[EXERCISE DETAILS] Extract the entries in their exact form.

Records excerpted from a collection
+++++
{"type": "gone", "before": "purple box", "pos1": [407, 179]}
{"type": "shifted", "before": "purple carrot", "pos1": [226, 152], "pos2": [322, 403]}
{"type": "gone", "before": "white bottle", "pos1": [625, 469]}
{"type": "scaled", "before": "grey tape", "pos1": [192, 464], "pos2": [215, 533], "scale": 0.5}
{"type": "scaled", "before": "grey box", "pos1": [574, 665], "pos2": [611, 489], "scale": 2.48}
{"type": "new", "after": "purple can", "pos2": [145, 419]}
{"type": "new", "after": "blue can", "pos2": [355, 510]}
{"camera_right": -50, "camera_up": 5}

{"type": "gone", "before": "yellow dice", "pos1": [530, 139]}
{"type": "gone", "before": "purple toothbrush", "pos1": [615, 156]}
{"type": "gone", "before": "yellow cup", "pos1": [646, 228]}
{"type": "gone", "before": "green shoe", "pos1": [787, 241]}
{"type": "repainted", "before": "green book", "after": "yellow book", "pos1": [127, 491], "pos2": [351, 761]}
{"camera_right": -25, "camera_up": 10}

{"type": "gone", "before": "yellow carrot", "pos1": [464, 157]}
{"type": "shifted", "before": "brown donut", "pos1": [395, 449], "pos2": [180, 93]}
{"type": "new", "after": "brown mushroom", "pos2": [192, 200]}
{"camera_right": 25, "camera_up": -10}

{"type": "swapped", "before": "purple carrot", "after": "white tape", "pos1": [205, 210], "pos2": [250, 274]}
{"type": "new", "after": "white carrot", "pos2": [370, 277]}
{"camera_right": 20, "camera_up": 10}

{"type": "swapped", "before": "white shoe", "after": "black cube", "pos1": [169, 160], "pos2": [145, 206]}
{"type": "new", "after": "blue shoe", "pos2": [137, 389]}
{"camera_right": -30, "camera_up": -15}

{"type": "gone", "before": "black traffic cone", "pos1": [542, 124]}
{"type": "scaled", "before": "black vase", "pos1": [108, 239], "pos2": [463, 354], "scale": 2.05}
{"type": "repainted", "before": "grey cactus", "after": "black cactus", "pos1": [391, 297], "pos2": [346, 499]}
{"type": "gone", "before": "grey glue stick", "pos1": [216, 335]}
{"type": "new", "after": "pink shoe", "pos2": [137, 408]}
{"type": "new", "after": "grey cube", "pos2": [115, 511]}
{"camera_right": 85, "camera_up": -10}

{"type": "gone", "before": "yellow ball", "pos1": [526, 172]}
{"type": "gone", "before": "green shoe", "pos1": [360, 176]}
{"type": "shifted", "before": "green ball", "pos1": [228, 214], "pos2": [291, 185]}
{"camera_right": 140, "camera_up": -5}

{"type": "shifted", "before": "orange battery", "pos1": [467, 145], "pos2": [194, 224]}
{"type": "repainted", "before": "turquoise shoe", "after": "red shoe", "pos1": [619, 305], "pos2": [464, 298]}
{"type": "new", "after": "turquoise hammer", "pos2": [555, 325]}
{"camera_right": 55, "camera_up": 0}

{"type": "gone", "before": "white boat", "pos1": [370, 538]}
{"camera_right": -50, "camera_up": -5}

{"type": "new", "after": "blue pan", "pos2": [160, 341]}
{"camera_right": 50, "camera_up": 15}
+++++
[YOUR RESPONSE]
{"type": "gone", "before": "purple box", "pos1": [407, 179]}
{"type": "shifted", "before": "purple carrot", "pos1": [226, 152], "pos2": [322, 403]}
{"type": "gone", "before": "white bottle", "pos1": [625, 469]}
{"type": "scaled", "before": "grey tape", "pos1": [192, 464], "pos2": [215, 533], "scale": 0.5}
{"type": "scaled", "before": "grey box", "pos1": [574, 665], "pos2": [611, 489], "scale": 2.48}
{"type": "new", "after": "purple can", "pos2": [145, 419]}
{"type": "new", "after": "blue can", "pos2": [355, 510]}
{"camera_right": -50, "camera_up": 5}

{"type": "gone", "before": "yellow dice", "pos1": [530, 139]}
{"type": "gone", "before": "purple toothbrush", "pos1": [615, 156]}
{"type": "gone", "before": "yellow cup", "pos1": [646, 228]}
{"type": "gone", "before": "green shoe", "pos1": [787, 241]}
{"type": "repainted", "before": "green book", "after": "yellow book", "pos1": [127, 491], "pos2": [351, 761]}
{"camera_right": -25, "camera_up": 10}

{"type": "gone", "before": "yellow carrot", "pos1": [464, 157]}
{"type": "shifted", "before": "brown donut", "pos1": [395, 449], "pos2": [180, 93]}
{"type": "new", "after": "brown mushroom", "pos2": [192, 200]}
{"camera_right": 25, "camera_up": -10}

{"type": "swapped", "before": "purple carrot", "after": "white tape", "pos1": [205, 210], "pos2": [250, 274]}
{"type": "new", "after": "white carrot", "pos2": [370, 277]}
{"camera_right": 20, "camera_up": 10}

{"type": "swapped", "before": "white shoe", "after": "black cube", "pos1": [169, 160], "pos2": [145, 206]}
{"type": "new", "after": "blue shoe", "pos2": [137, 389]}
{"camera_right": -30, "camera_up": -15}

{"type": "gone", "before": "black traffic cone", "pos1": [542, 124]}
{"type": "scaled", "before": "black vase", "pos1": [108, 239], "pos2": [463, 354], "scale": 2.05}
{"type": "repainted", "before": "grey cactus", "after": "black cactus", "pos1": [391, 297], "pos2": [346, 499]}
{"type": "gone", "before": "grey glue stick", "pos1": [216, 335]}
{"type": "new", "after": "pink shoe", "pos2": [137, 408]}
{"type": "new", "after": "grey cube", "pos2": [115, 511]}
{"camera_right": 85, "camera_up": -10}

{"type": "gone", "before": "yellow ball", "pos1": [526, 172]}
{"type": "gone", "before": "green shoe", "pos1": [360, 176]}
{"type": "shifted", "before": "green ball", "pos1": [228, 214], "pos2": [291, 185]}
{"camera_right": 140, "camera_up": -5}

{"type": "shifted", "before": "orange battery", "pos1": [467, 145], "pos2": [194, 224]}
{"type": "repainted", "before": "turquoise shoe", "after": "red shoe", "pos1": [619, 305], "pos2": [464, 298]}
{"type": "new", "after": "turquoise hammer", "pos2": [555, 325]}
{"camera_right": 55, "camera_up": 0}

{"type": "gone", "before": "white boat", "pos1": [370, 538]}
{"camera_right": -50, "camera_up": -5}

{"type": "new", "after": "blue pan", "pos2": [160, 341]}
{"camera_right": 50, "camera_up": 15}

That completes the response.